:: Records supplied ::
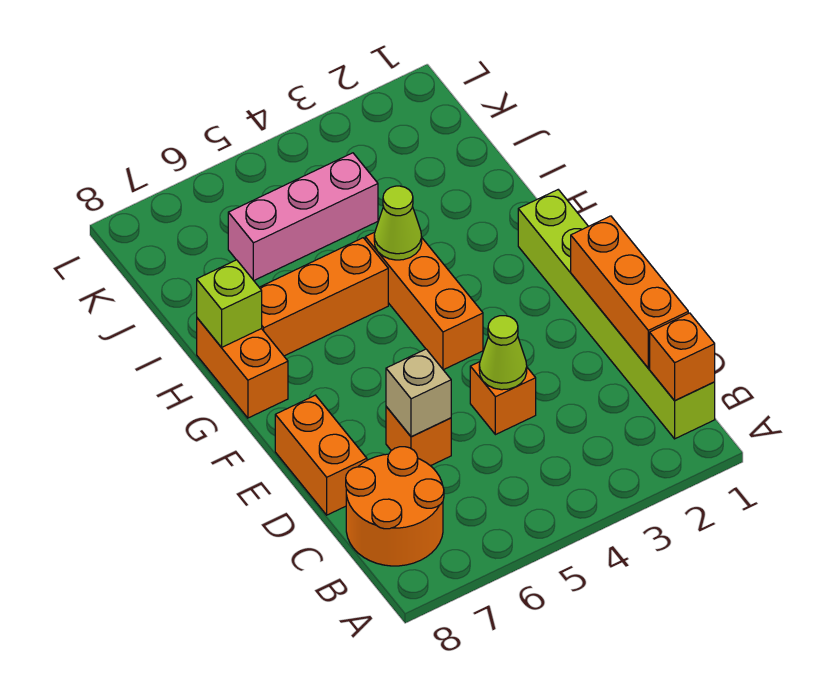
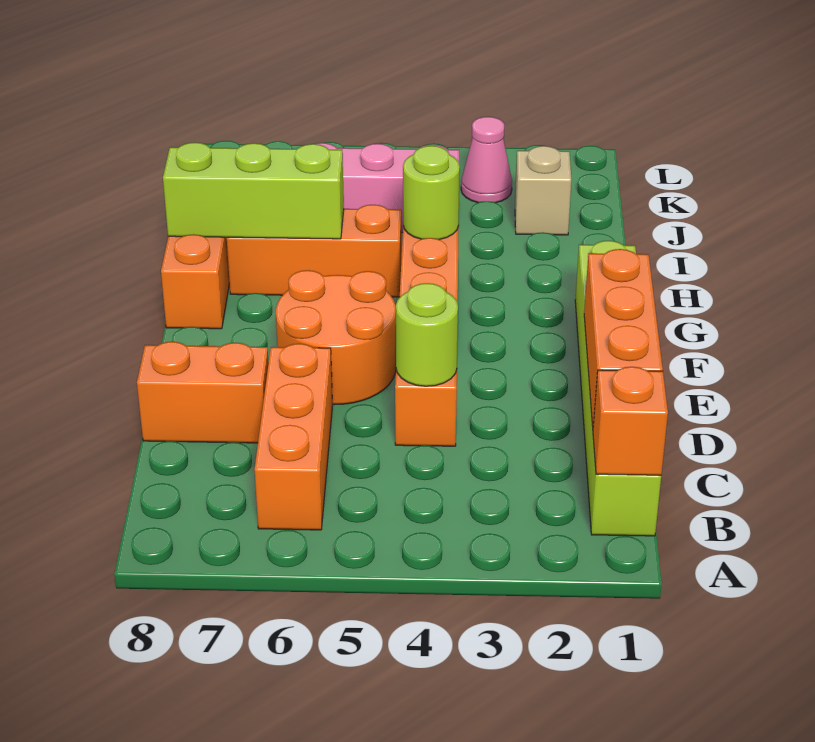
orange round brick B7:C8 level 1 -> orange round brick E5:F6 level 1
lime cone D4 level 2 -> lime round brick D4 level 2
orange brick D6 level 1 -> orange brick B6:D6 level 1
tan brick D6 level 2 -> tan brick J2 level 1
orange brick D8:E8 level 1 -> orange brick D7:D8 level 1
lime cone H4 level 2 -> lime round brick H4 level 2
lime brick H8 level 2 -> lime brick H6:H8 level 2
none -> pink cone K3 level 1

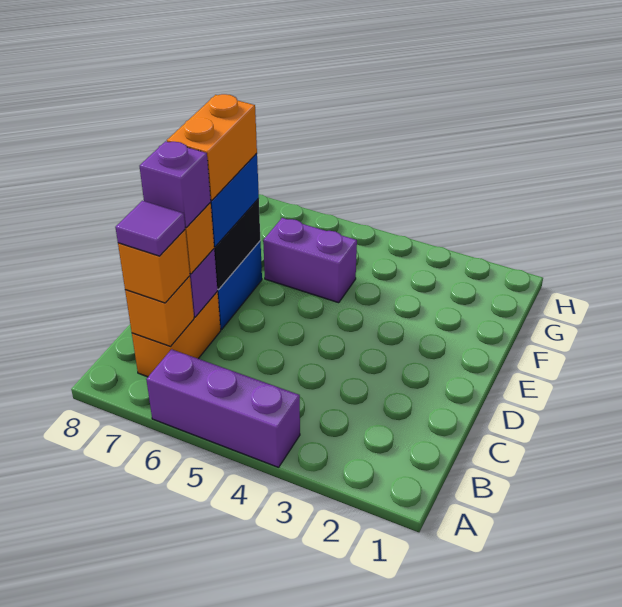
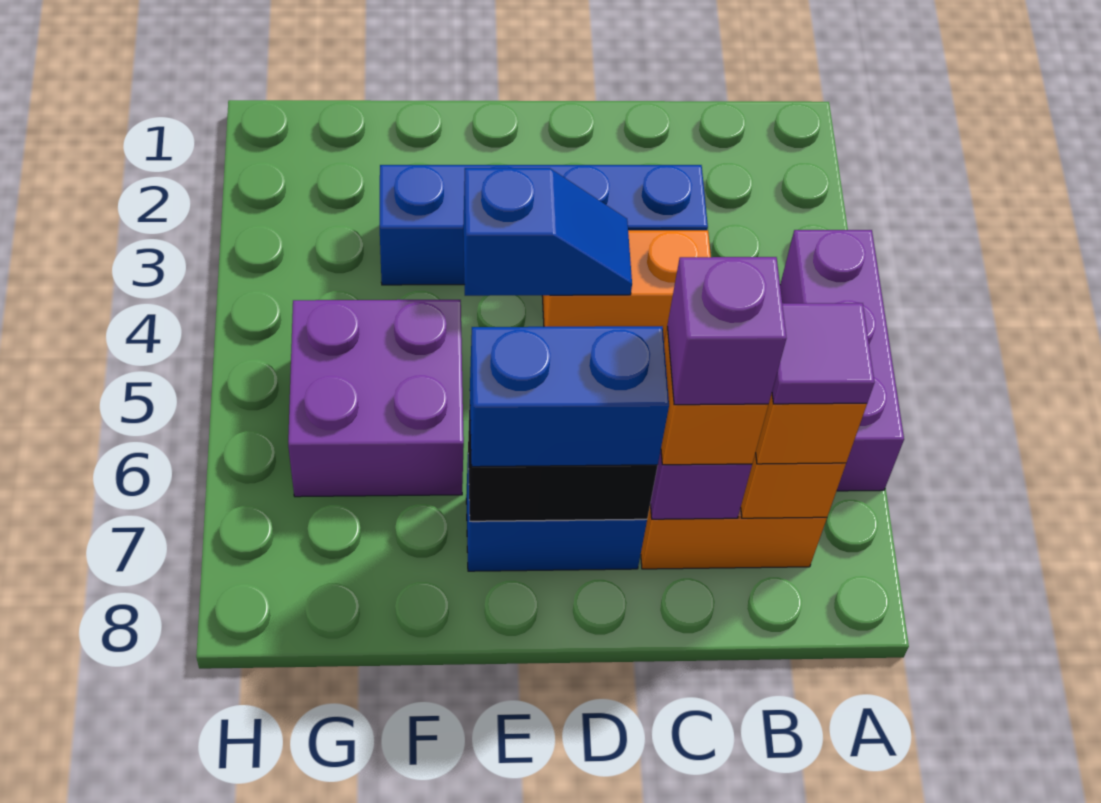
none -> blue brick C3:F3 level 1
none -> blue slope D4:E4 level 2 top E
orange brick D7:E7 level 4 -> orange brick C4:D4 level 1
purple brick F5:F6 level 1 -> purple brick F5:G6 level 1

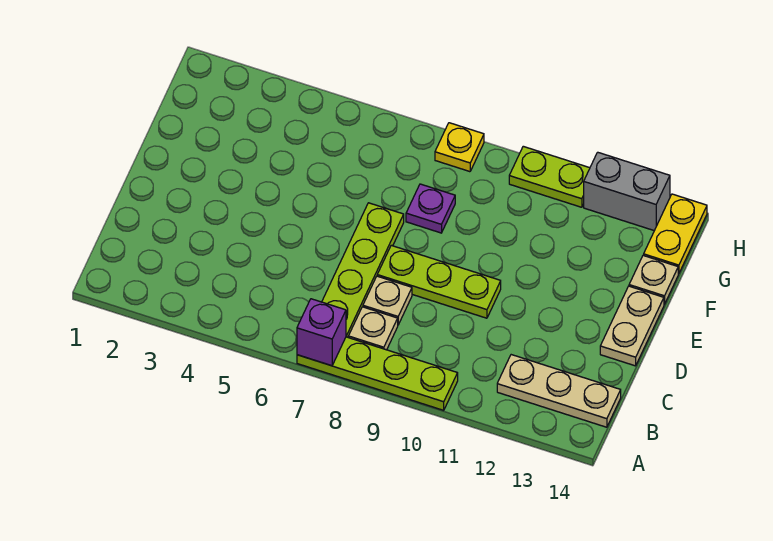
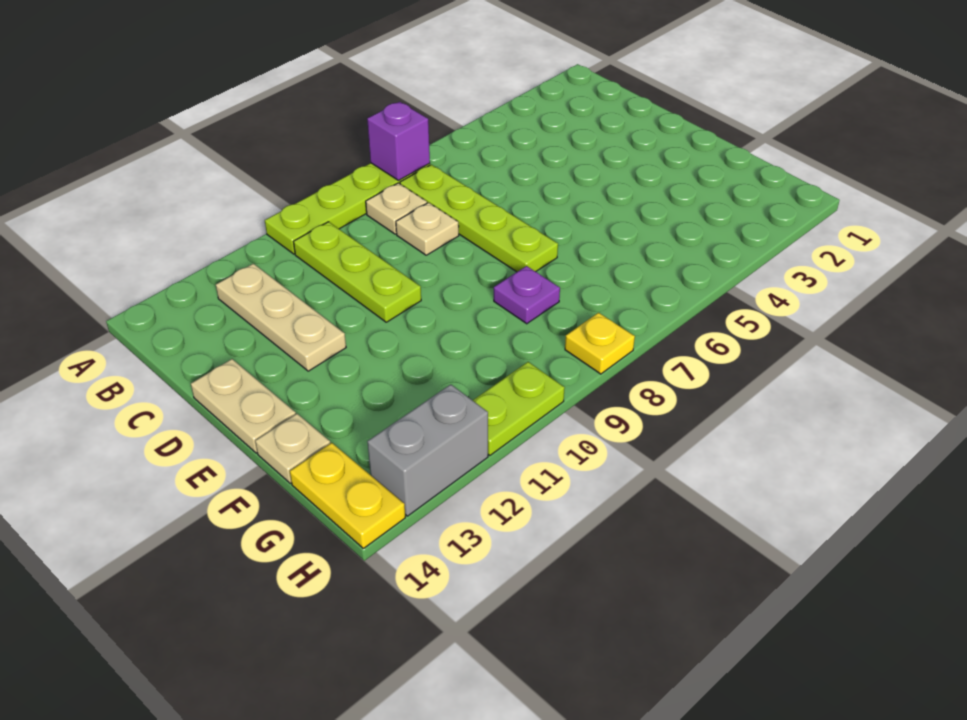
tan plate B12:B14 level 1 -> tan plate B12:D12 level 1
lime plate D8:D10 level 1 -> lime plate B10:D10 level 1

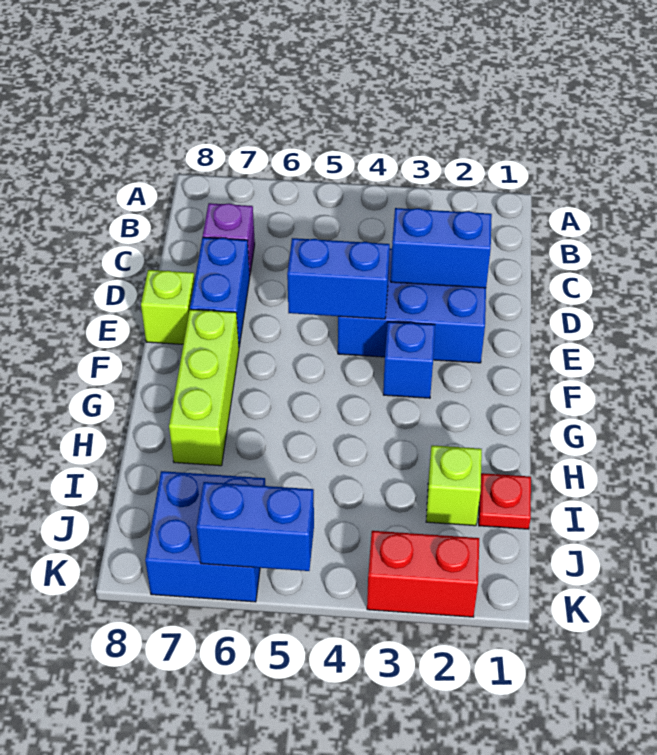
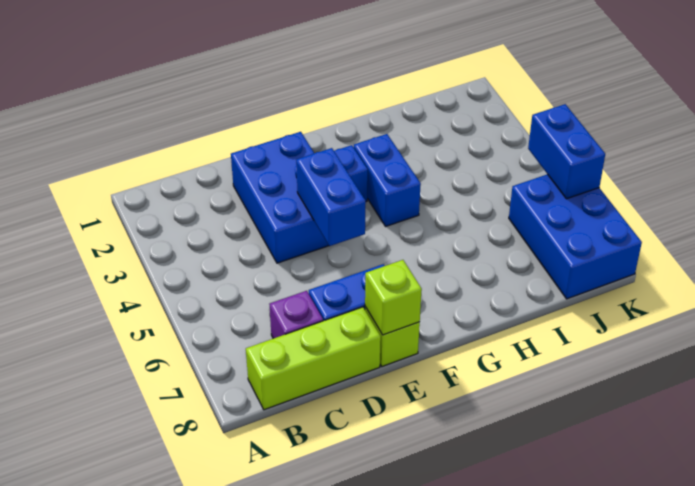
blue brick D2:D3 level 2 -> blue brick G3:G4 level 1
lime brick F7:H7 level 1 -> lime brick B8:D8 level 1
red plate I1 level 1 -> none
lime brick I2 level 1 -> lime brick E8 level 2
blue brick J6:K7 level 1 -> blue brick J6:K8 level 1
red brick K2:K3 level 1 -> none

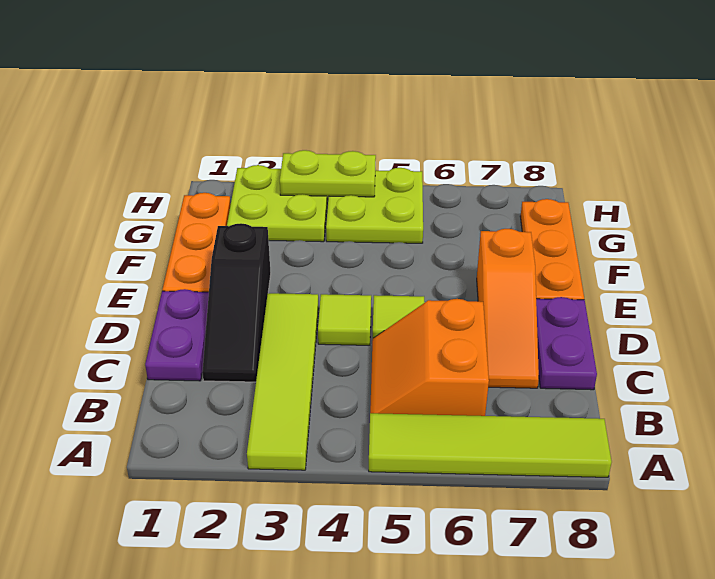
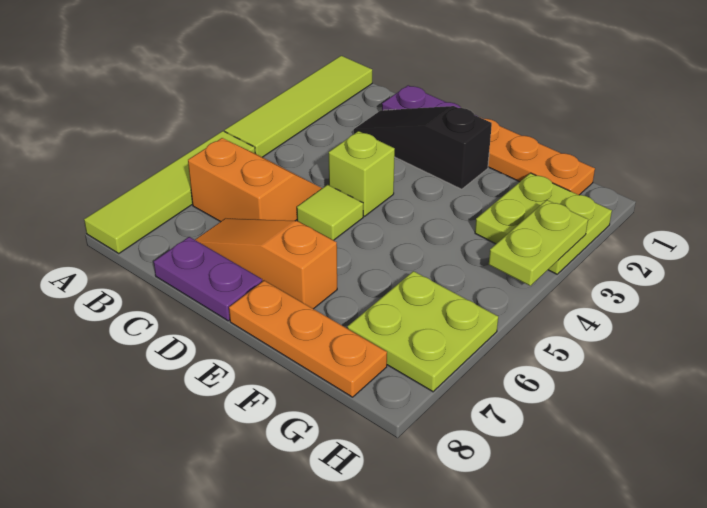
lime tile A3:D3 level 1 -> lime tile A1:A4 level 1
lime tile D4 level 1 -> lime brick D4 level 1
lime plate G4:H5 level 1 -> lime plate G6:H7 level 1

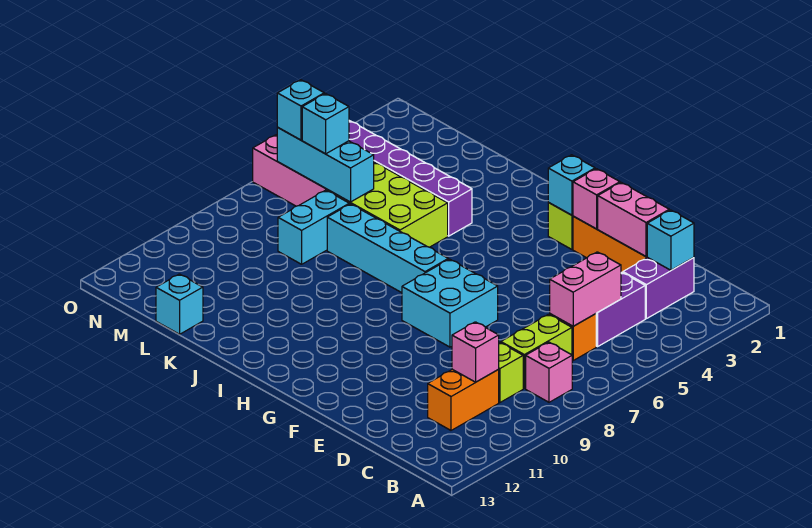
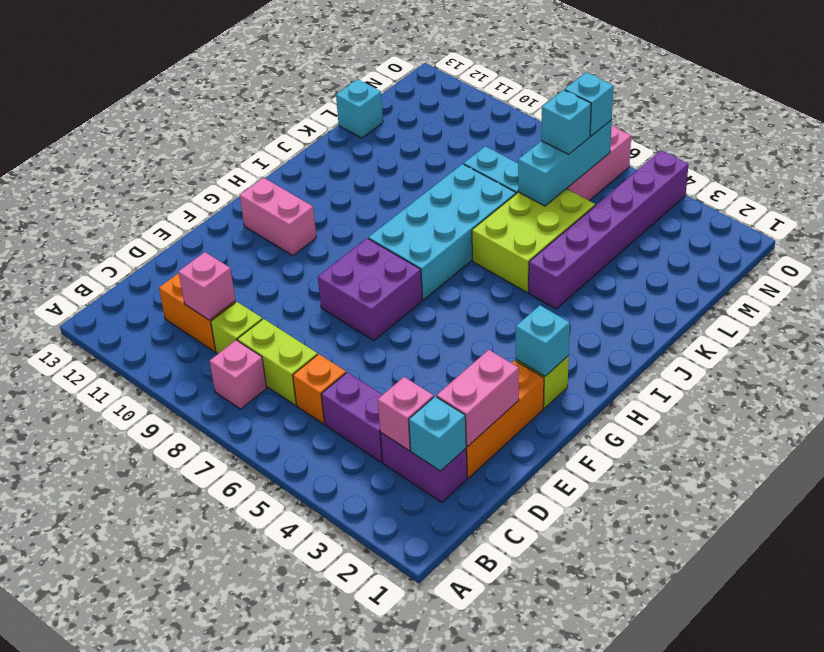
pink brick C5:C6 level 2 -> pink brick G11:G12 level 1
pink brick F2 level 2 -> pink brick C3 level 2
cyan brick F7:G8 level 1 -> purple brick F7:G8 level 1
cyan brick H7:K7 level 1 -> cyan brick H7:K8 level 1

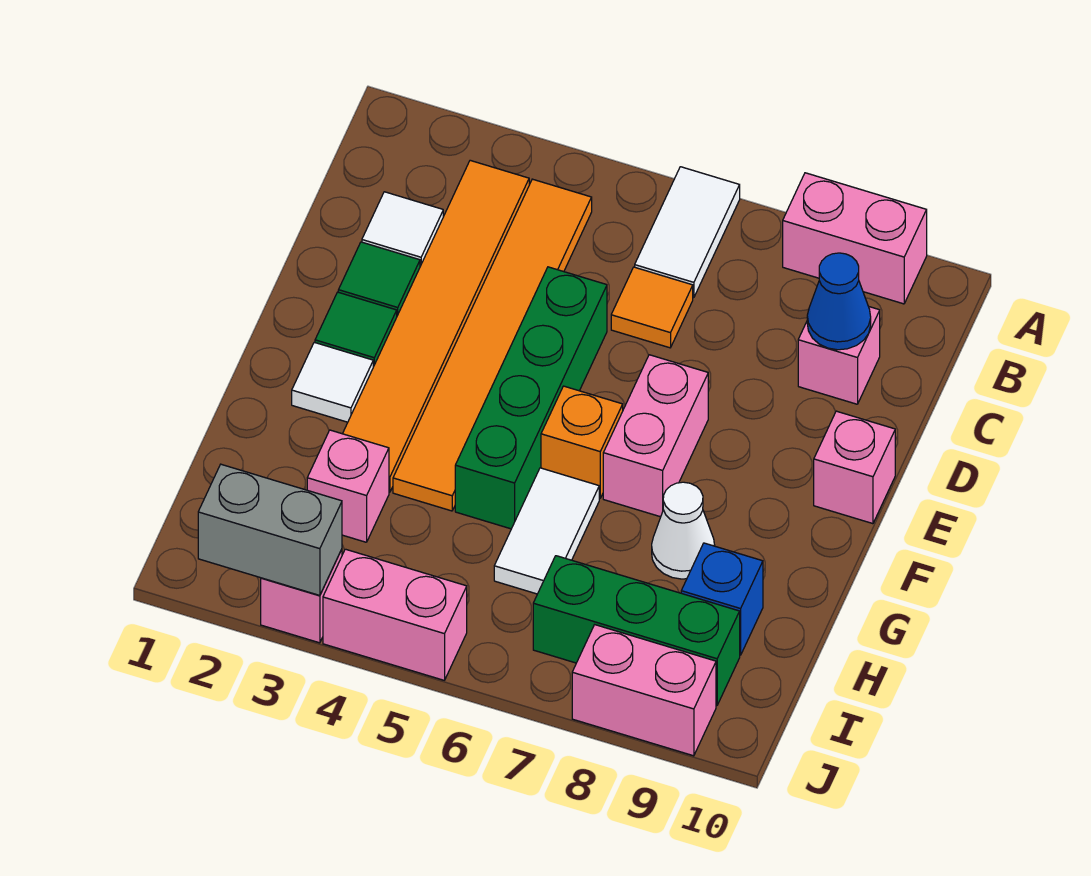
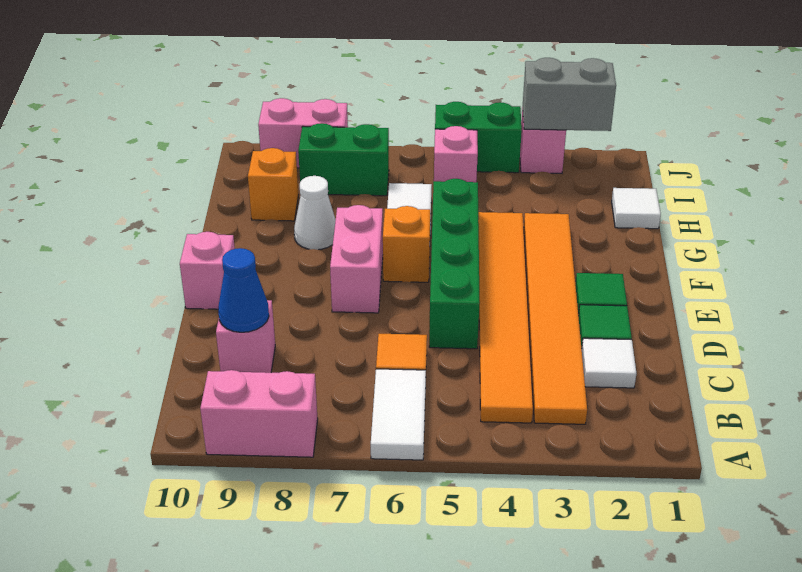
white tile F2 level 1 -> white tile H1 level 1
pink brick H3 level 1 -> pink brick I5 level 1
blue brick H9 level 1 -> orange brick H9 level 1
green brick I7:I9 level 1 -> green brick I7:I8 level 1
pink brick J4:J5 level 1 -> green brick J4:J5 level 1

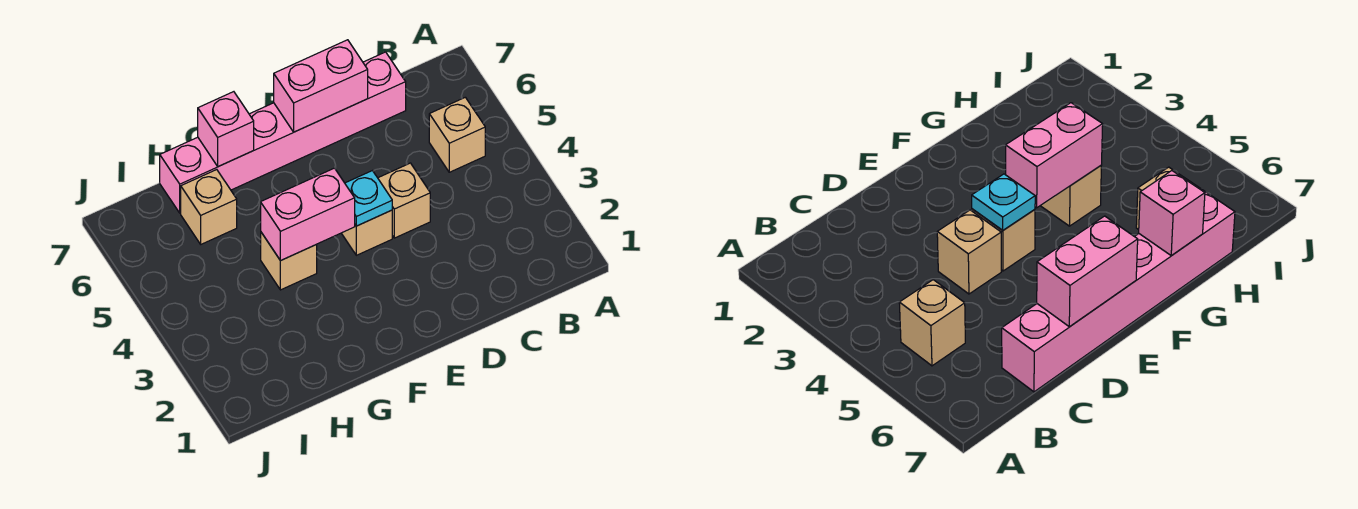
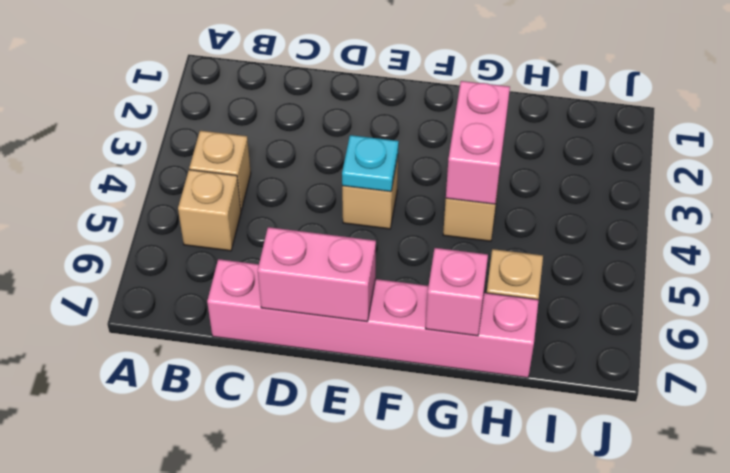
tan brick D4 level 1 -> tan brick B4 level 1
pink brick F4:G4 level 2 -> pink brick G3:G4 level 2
:::
» **Task instructions**: With pictures removed, write out exactly each line of the entries from the first through the line that holds "cyan brick F7:G8".

» **Task answer**:
orange round brick B7:C8 level 1 -> orange round brick E5:F6 level 1
lime cone D4 level 2 -> lime round brick D4 level 2
orange brick D6 level 1 -> orange brick B6:D6 level 1
tan brick D6 level 2 -> tan brick J2 level 1
orange brick D8:E8 level 1 -> orange brick D7:D8 level 1
lime cone H4 level 2 -> lime round brick H4 level 2
lime brick H8 level 2 -> lime brick H6:H8 level 2
none -> pink cone K3 level 1

none -> blue brick C3:F3 level 1
none -> blue slope D4:E4 level 2 top E
orange brick D7:E7 level 4 -> orange brick C4:D4 level 1
purple brick F5:F6 level 1 -> purple brick F5:G6 level 1

tan plate B12:B14 level 1 -> tan plate B12:D12 level 1
lime plate D8:D10 level 1 -> lime plate B10:D10 level 1

blue brick D2:D3 level 2 -> blue brick G3:G4 level 1
lime brick F7:H7 level 1 -> lime brick B8:D8 level 1
red plate I1 level 1 -> none
lime brick I2 level 1 -> lime brick E8 level 2
blue brick J6:K7 level 1 -> blue brick J6:K8 level 1
red brick K2:K3 level 1 -> none

lime tile A3:D3 level 1 -> lime tile A1:A4 level 1
lime tile D4 level 1 -> lime brick D4 level 1
lime plate G4:H5 level 1 -> lime plate G6:H7 level 1

pink brick C5:C6 level 2 -> pink brick G11:G12 level 1
pink brick F2 level 2 -> pink brick C3 level 2
cyan brick F7:G8 level 1 -> purple brick F7:G8 level 1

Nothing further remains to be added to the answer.